##### Data to use #####
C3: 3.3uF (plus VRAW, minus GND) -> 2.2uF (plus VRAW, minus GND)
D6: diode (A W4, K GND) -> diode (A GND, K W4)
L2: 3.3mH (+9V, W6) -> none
#####
##### Data to use #####
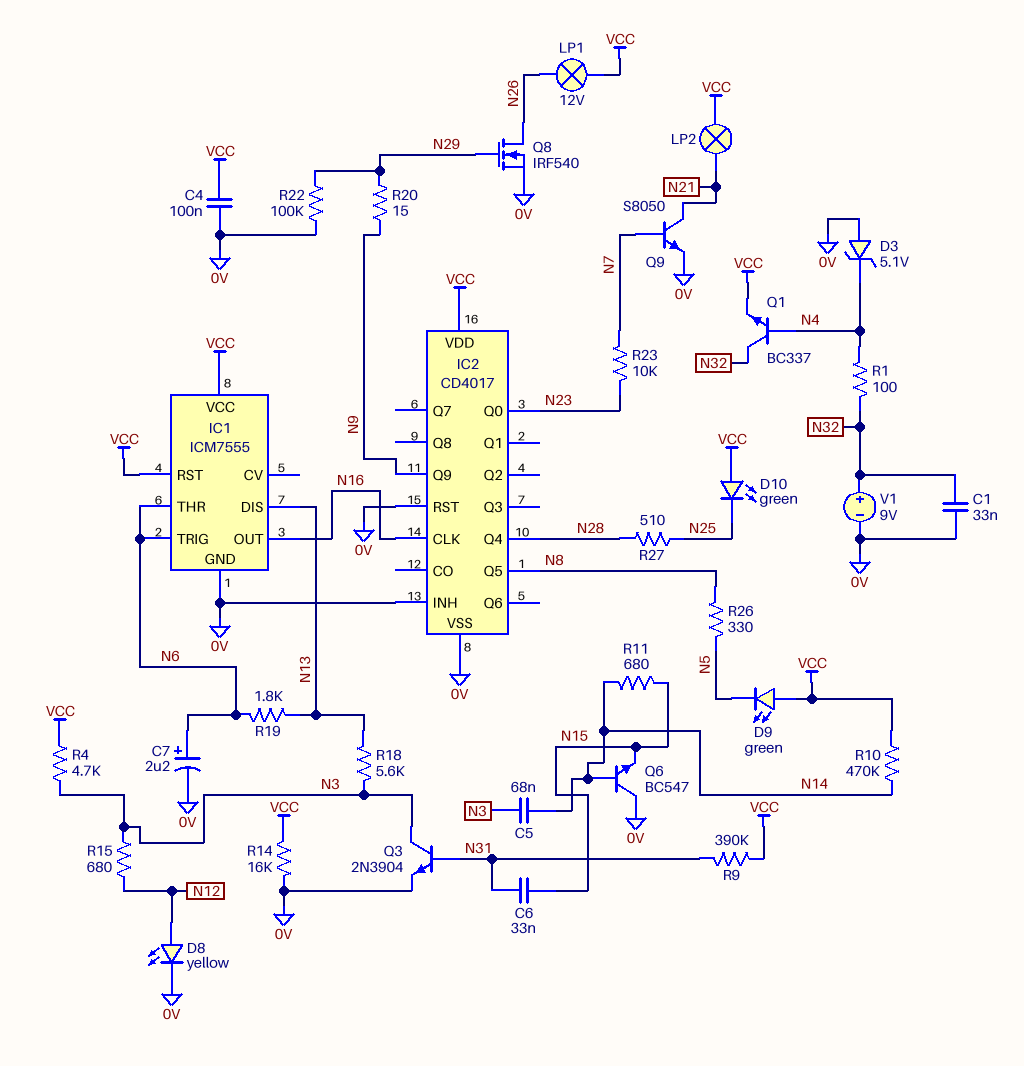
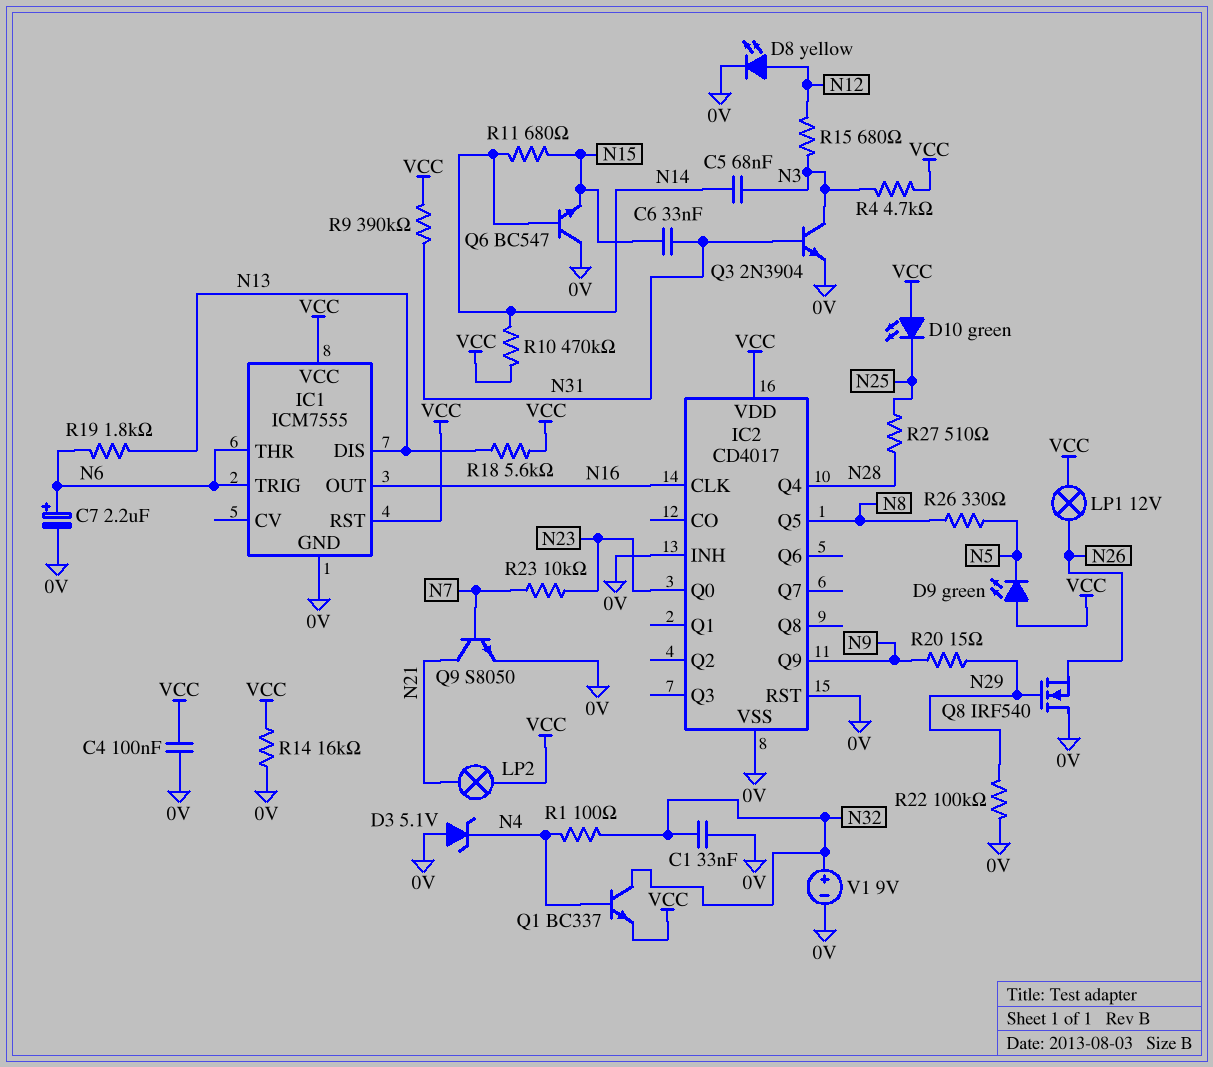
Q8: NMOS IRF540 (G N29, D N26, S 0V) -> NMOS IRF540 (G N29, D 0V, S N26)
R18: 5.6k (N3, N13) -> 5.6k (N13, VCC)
#####
Your answer should be the lines above, from the line containing "C3: 3.3uF (plus" up to and including the line containing "L2: 3.3mH (+9V, W6) -> none", reproduced exactly and with nothing else.

C3: 3.3uF (plus VRAW, minus GND) -> 2.2uF (plus VRAW, minus GND)
D6: diode (A W4, K GND) -> diode (A GND, K W4)
L2: 3.3mH (+9V, W6) -> none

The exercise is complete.